- YOUR TASK -
Write out exactly the lines of the entries below from the one holding "D2: none -> schottky (A N11, K VCC)" to the one holding "R5: 3.3k (N8, N13) -> none", inclusive, and leave out all other lines.

- RECORDS PROVIDED -
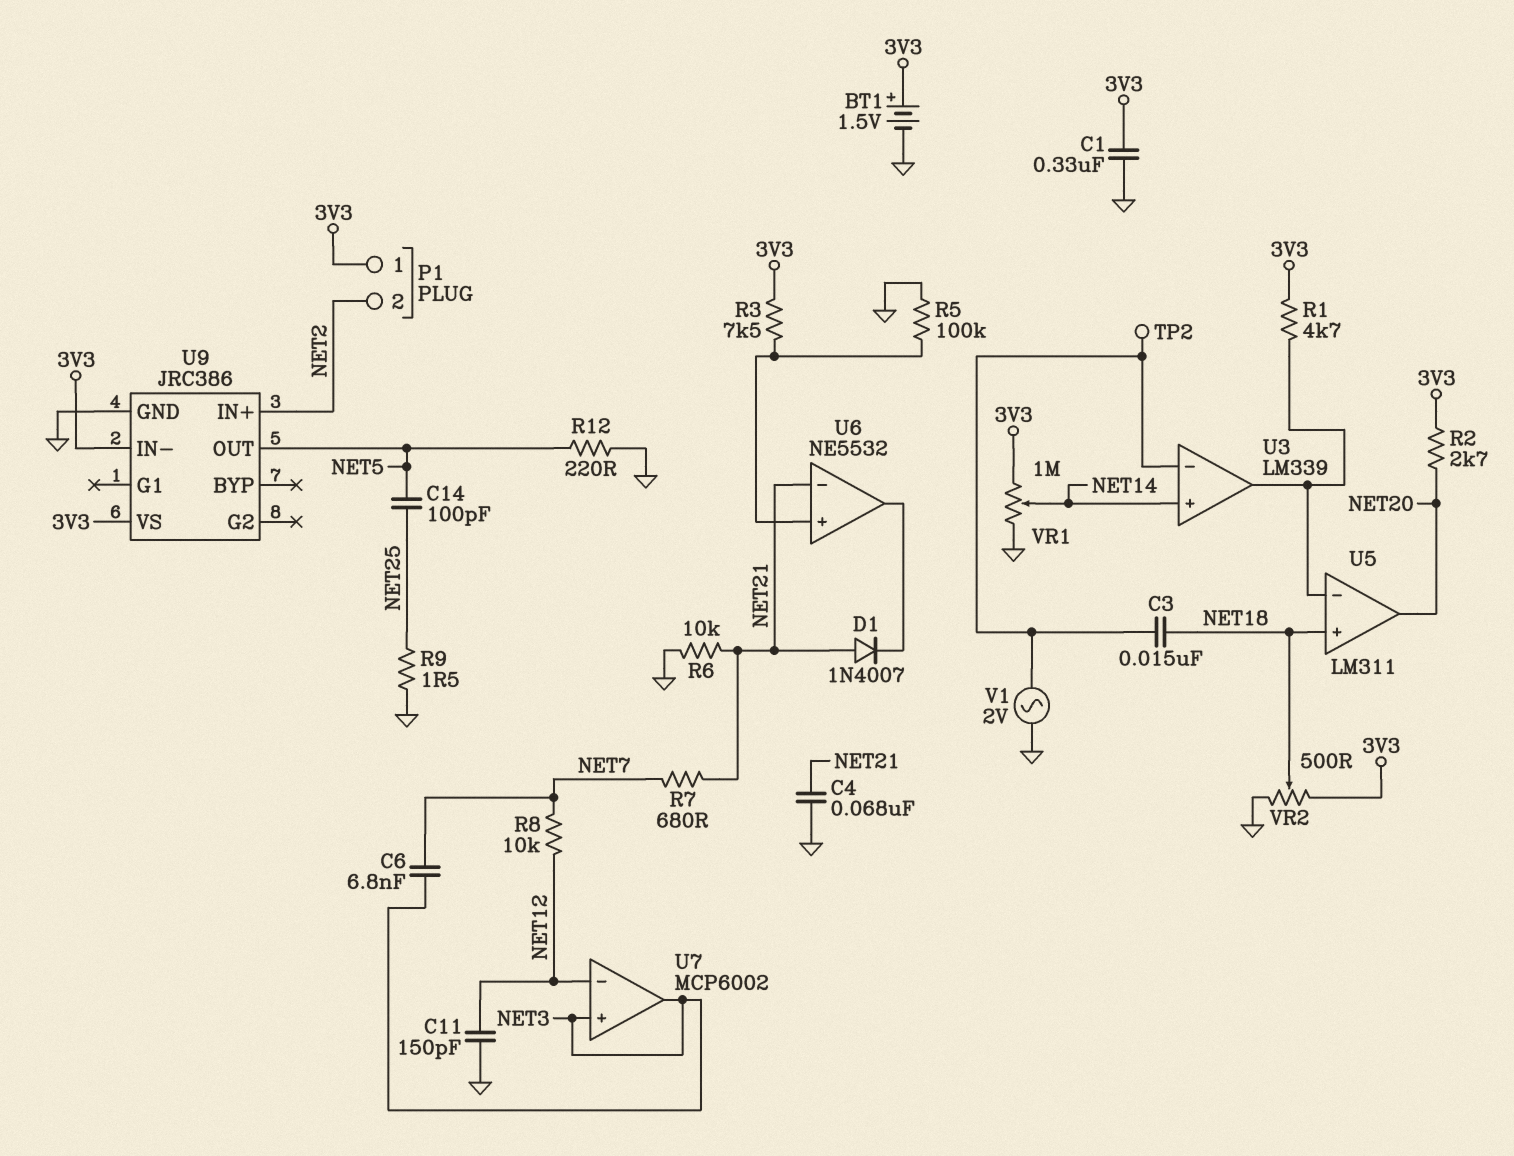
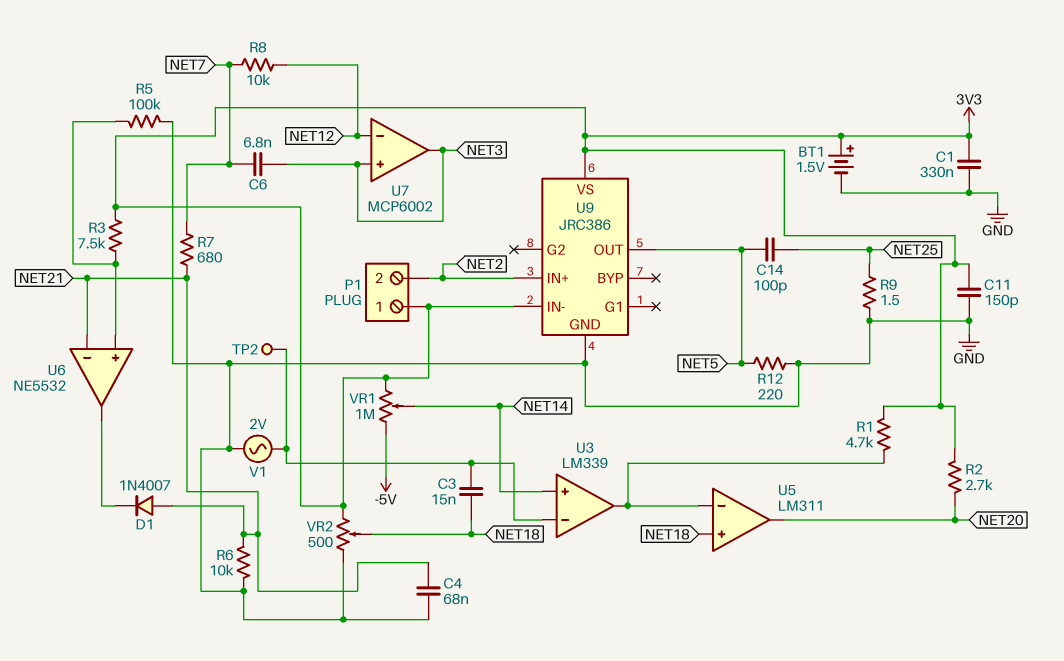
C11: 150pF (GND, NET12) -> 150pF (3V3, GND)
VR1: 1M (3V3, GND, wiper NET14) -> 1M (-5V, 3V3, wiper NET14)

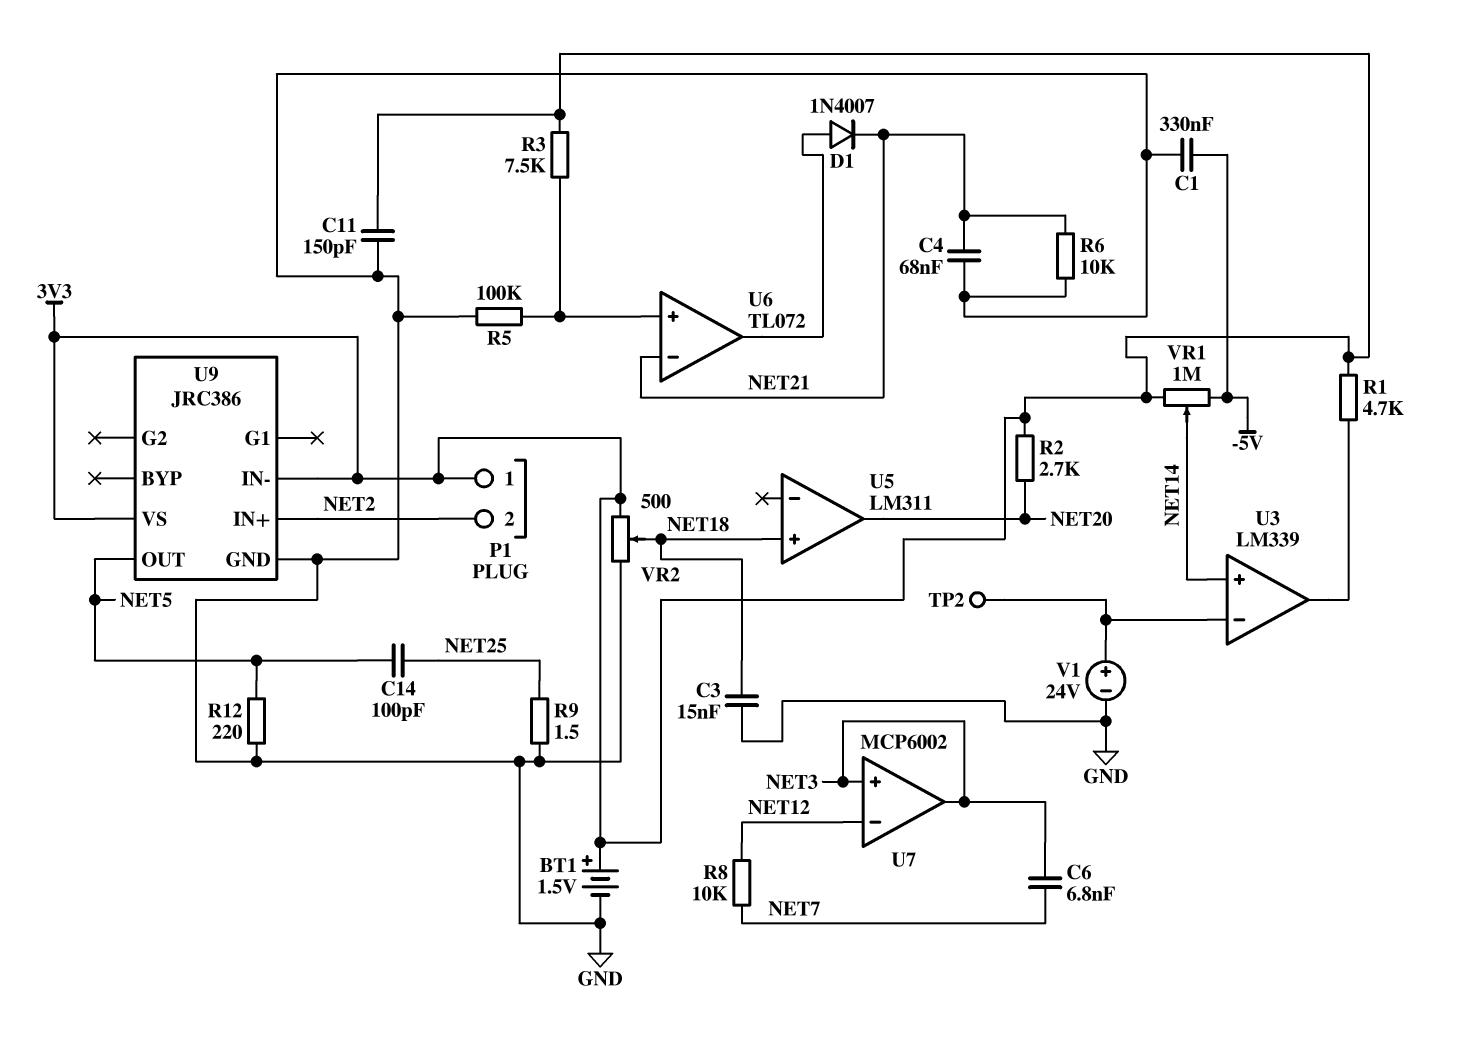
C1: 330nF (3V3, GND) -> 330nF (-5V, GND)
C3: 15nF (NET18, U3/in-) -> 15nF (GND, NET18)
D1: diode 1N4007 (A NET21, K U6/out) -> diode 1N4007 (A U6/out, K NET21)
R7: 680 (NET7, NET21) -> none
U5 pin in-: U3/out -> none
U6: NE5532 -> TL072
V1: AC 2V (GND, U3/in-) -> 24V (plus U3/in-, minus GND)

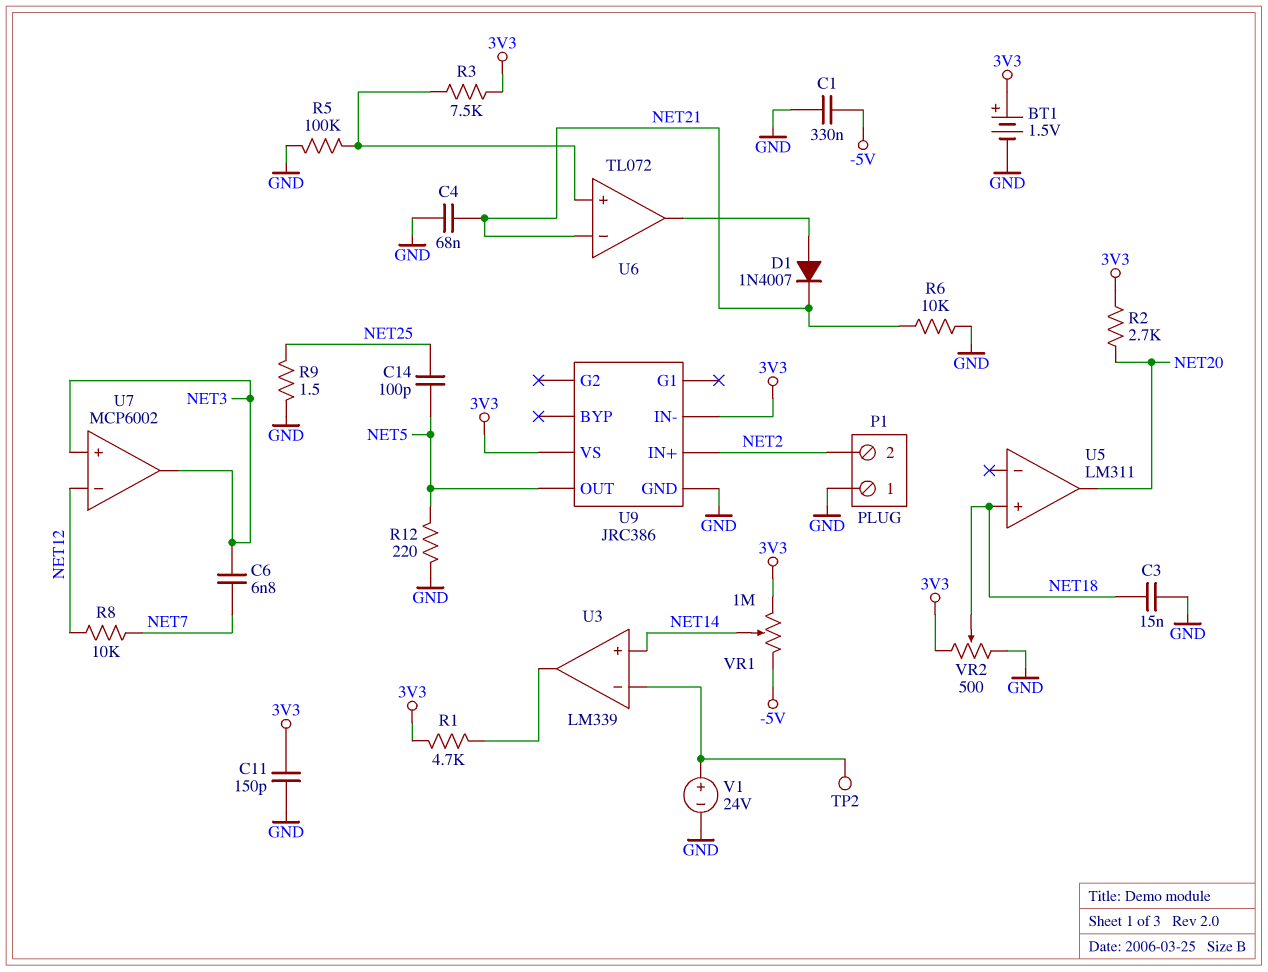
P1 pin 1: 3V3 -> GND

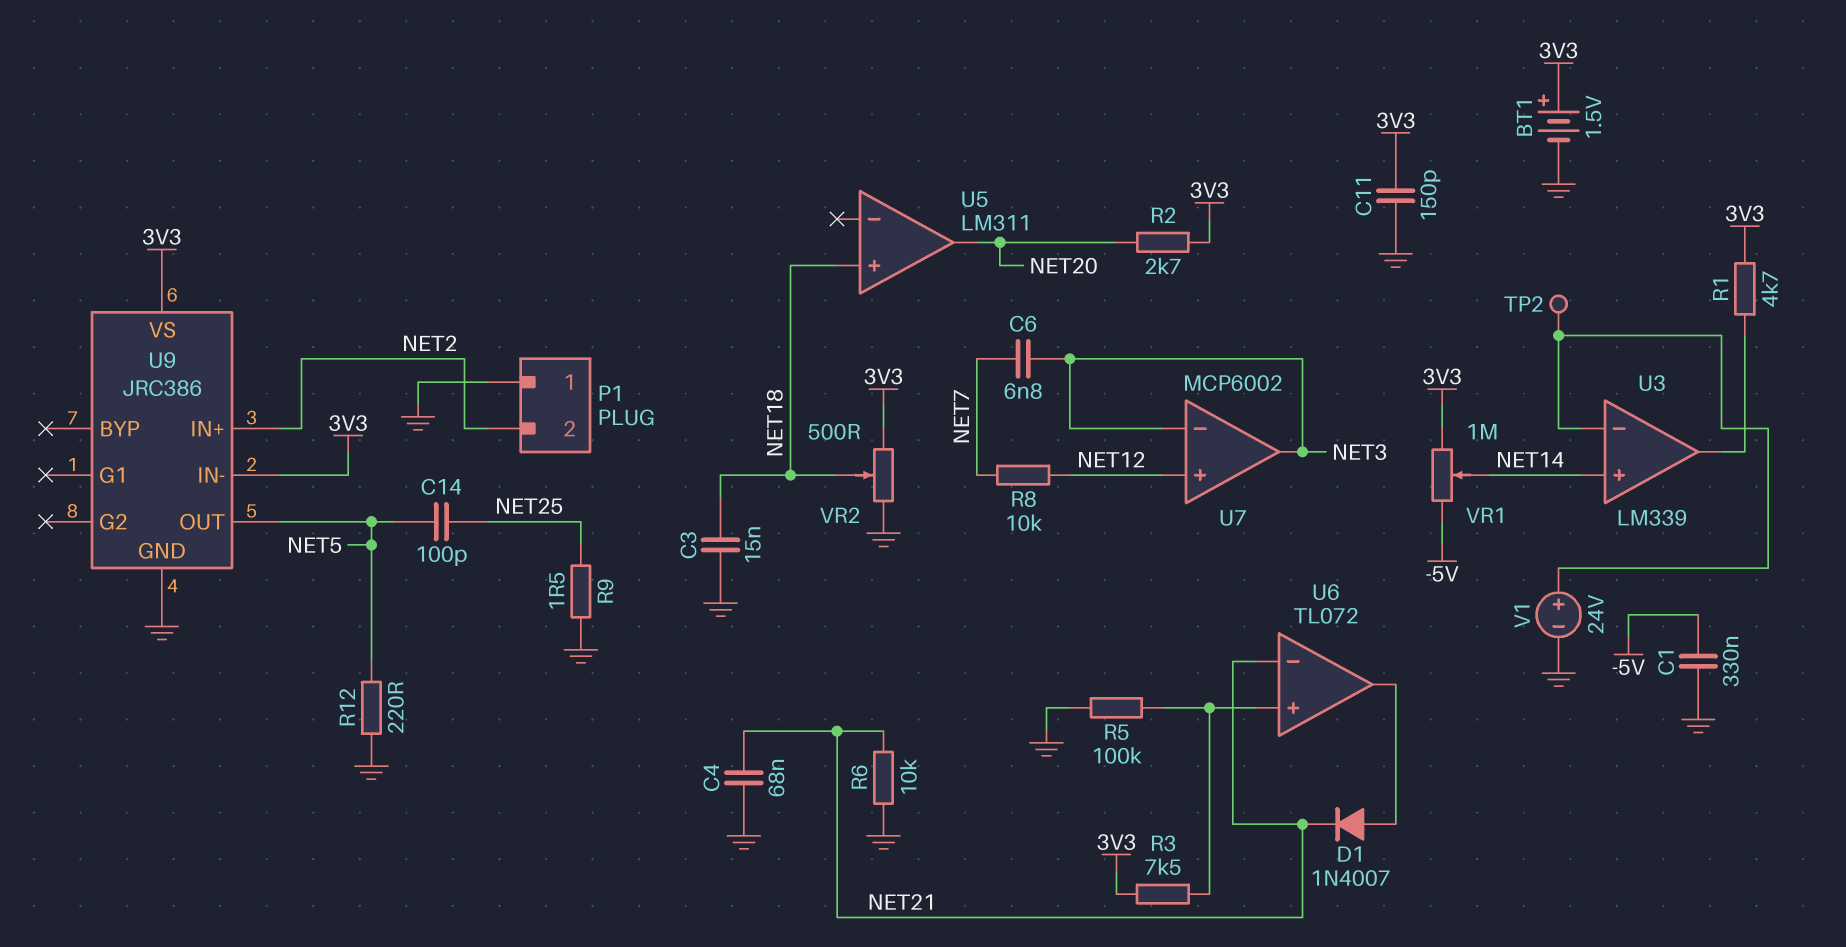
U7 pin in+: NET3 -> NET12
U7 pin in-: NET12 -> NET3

...

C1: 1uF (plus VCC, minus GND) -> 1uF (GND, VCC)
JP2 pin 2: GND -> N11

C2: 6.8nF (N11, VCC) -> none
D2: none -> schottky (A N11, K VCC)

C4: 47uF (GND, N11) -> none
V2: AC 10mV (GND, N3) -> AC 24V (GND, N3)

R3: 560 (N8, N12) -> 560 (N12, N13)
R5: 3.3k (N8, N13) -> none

- WORKED SOLUTION -
D2: none -> schottky (A N11, K VCC)

C4: 47uF (GND, N11) -> none
V2: AC 10mV (GND, N3) -> AC 24V (GND, N3)

R3: 560 (N8, N12) -> 560 (N12, N13)
R5: 3.3k (N8, N13) -> none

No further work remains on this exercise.